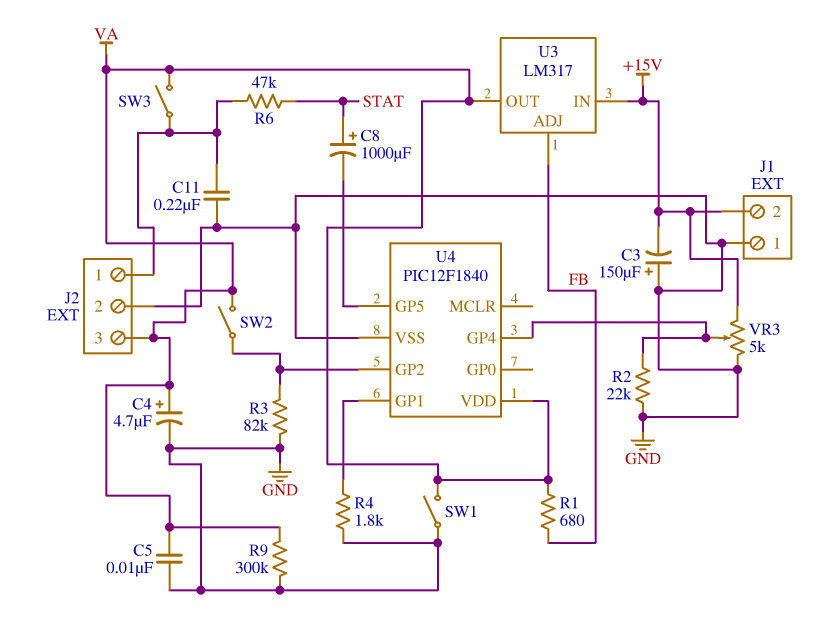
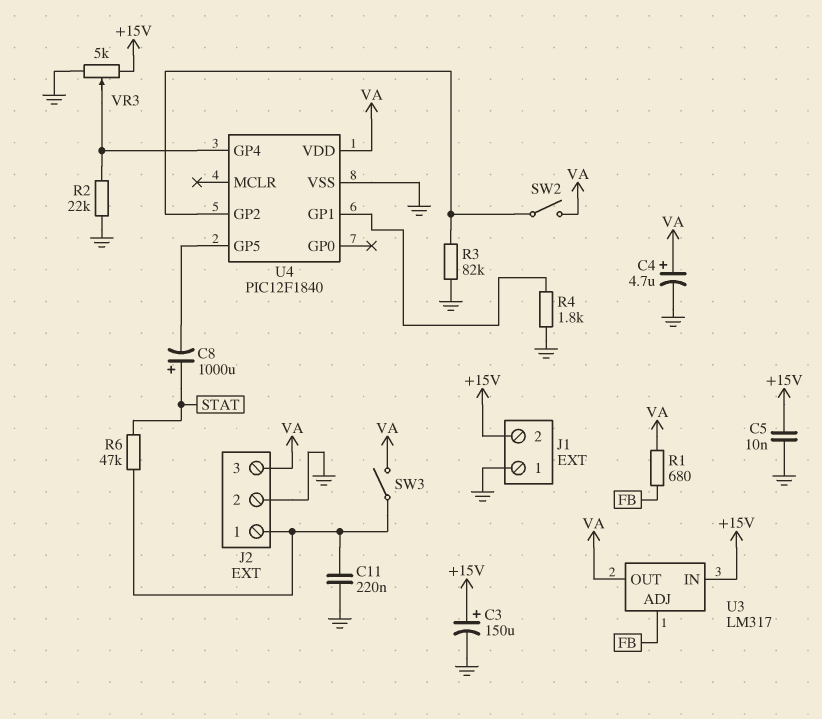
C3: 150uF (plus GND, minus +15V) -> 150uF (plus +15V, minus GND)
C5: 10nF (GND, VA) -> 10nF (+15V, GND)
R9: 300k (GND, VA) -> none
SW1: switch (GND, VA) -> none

***

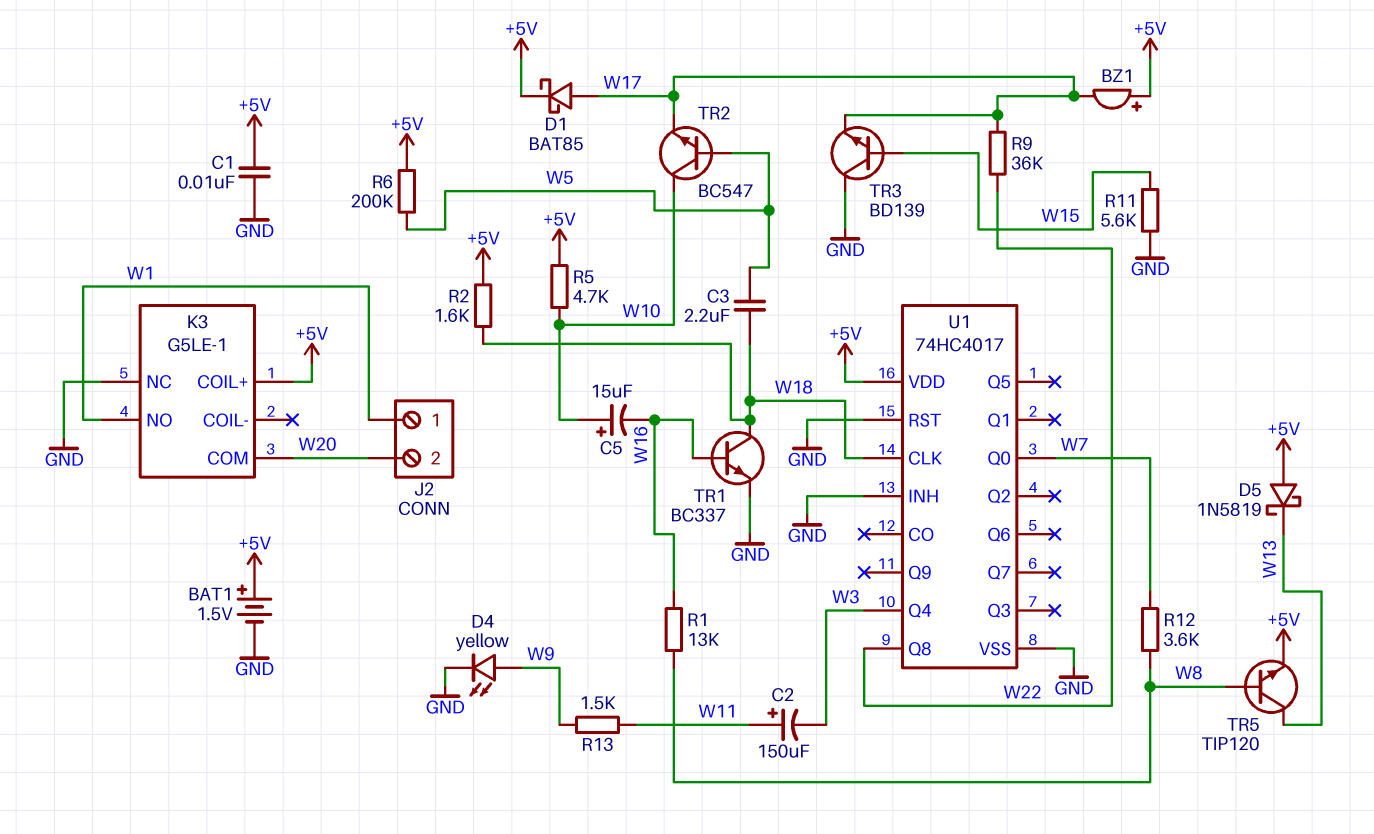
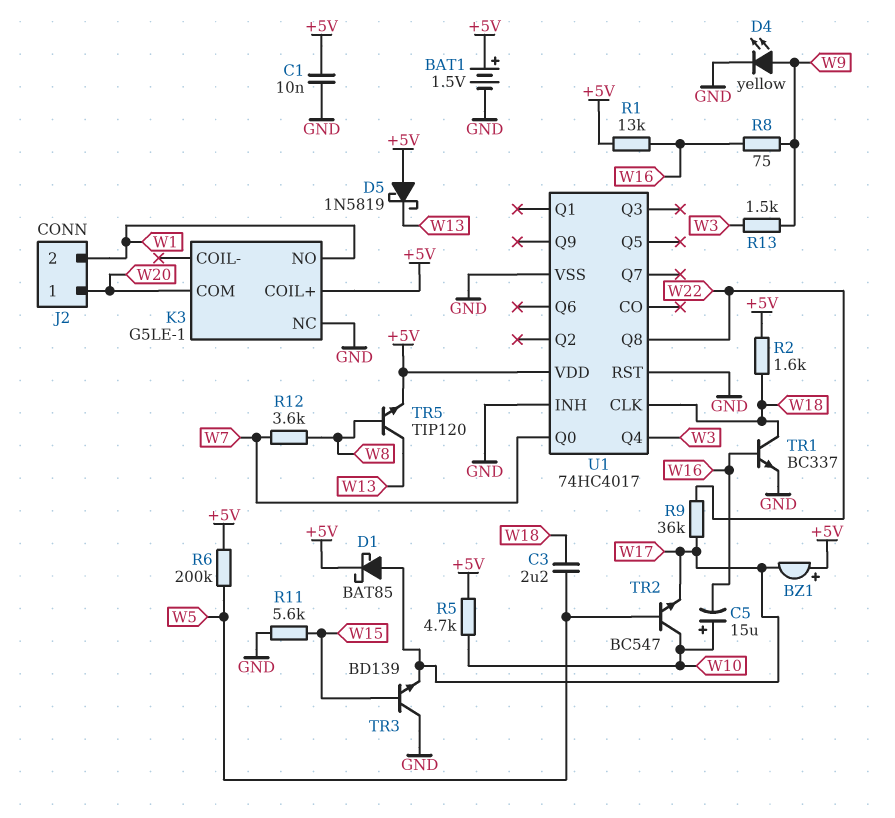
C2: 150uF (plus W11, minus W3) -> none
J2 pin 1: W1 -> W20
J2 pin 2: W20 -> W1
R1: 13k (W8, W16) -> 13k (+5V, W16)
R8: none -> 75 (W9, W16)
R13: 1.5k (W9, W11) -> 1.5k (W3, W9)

***

**TASK INSTRUCTIONS:** For every line in the listing above that contains "minus", copy that line.

**ANSWER TO THE PROBLEM:**
C3: 150uF (plus GND, minus +15V) -> 150uF (plus +15V, minus GND)
C2: 150uF (plus W11, minus W3) -> none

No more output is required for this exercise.